§ Task details
Take the lines from the one with "SONAR1 pin ECHO: A1 -> 6" to the end of the listing, both ends included, and quote them exactly, leaving pictures out.

§ Stored data
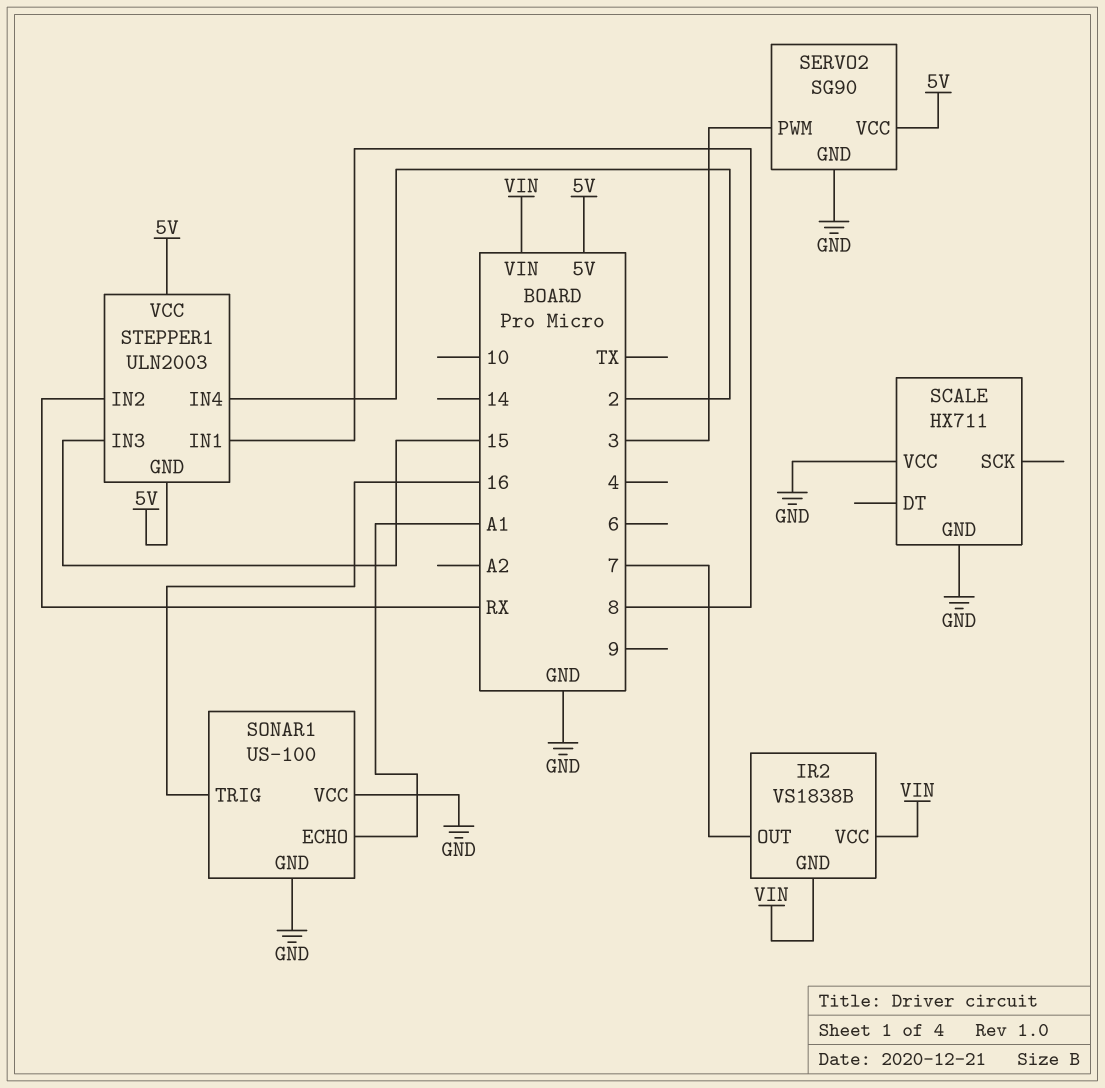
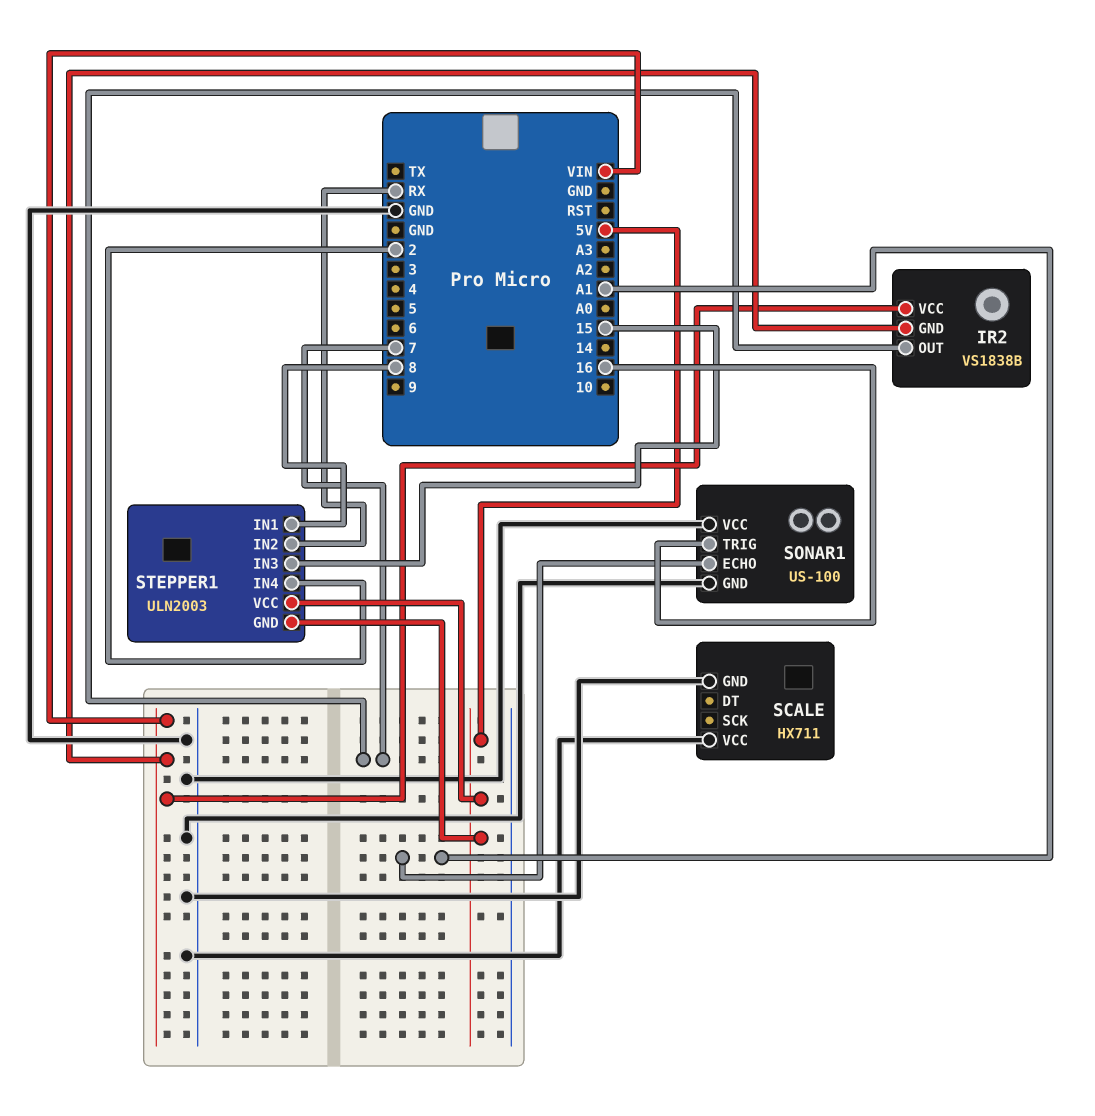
SERVO2: SG90 -> none
SERVO2 pin GND: GND -> none
SERVO2 pin PWM: 3 -> none
SERVO2 pin VCC: 5V -> none

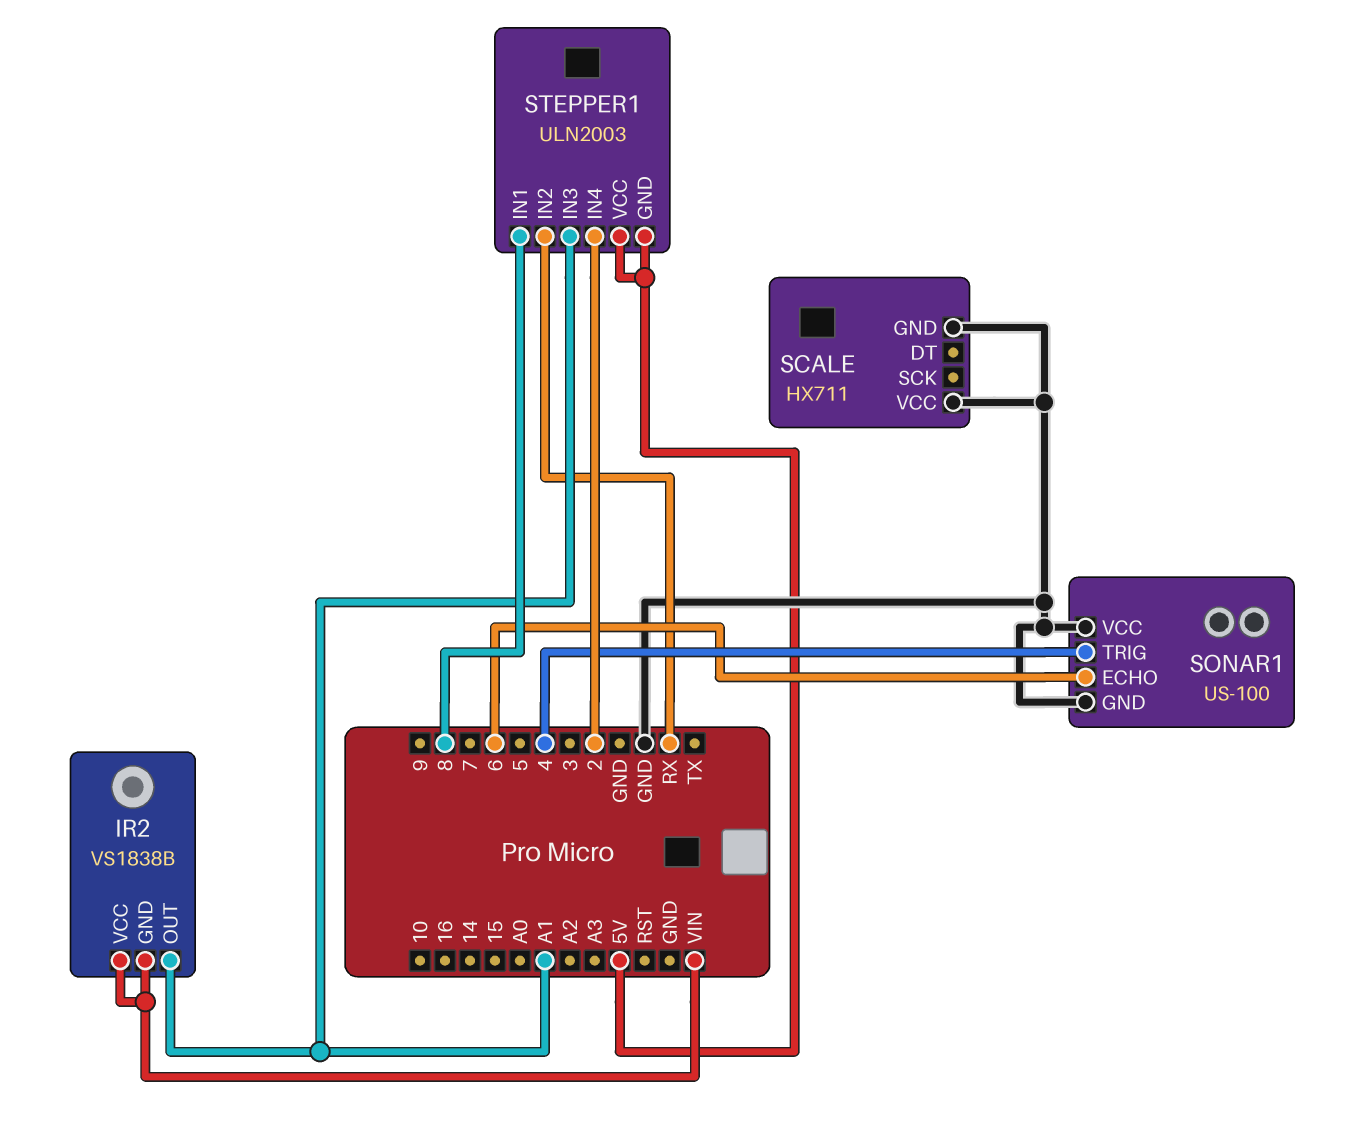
IR2 pin OUT: 7 -> A1
SONAR1 pin ECHO: A1 -> 6
SONAR1 pin TRIG: 16 -> 4
STEPPER1 pin IN3: 15 -> A1

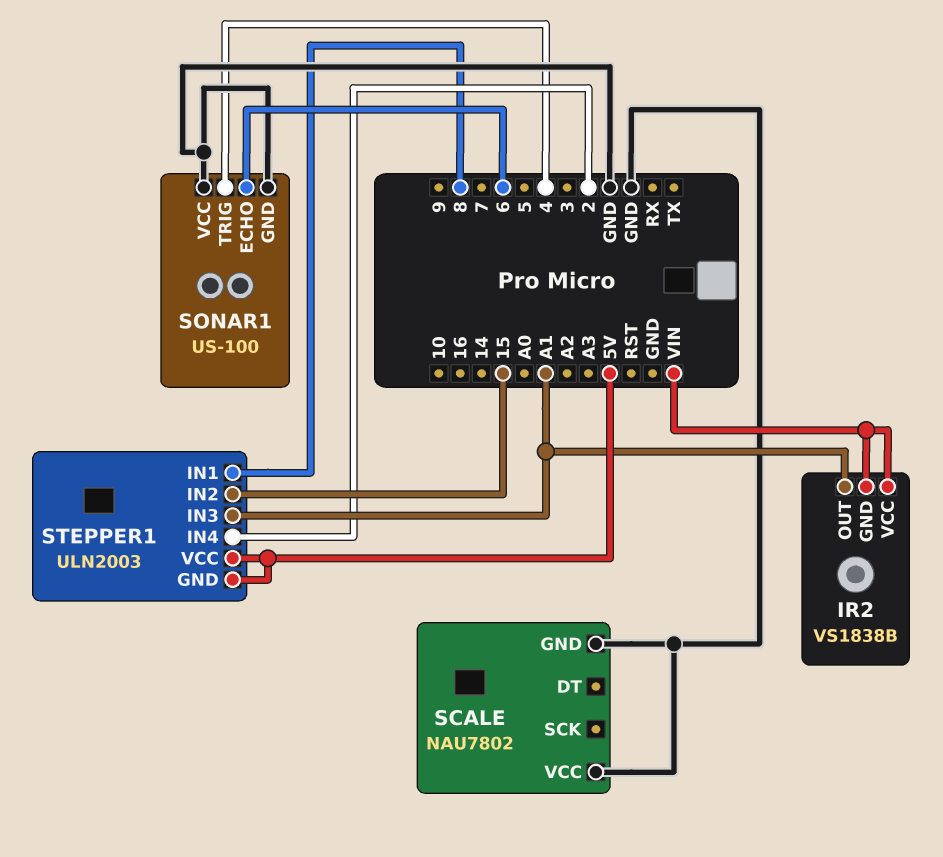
SCALE: HX711 -> NAU7802
STEPPER1 pin IN2: RX -> 15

§ Result
SONAR1 pin ECHO: A1 -> 6
SONAR1 pin TRIG: 16 -> 4
STEPPER1 pin IN3: 15 -> A1

SCALE: HX711 -> NAU7802
STEPPER1 pin IN2: RX -> 15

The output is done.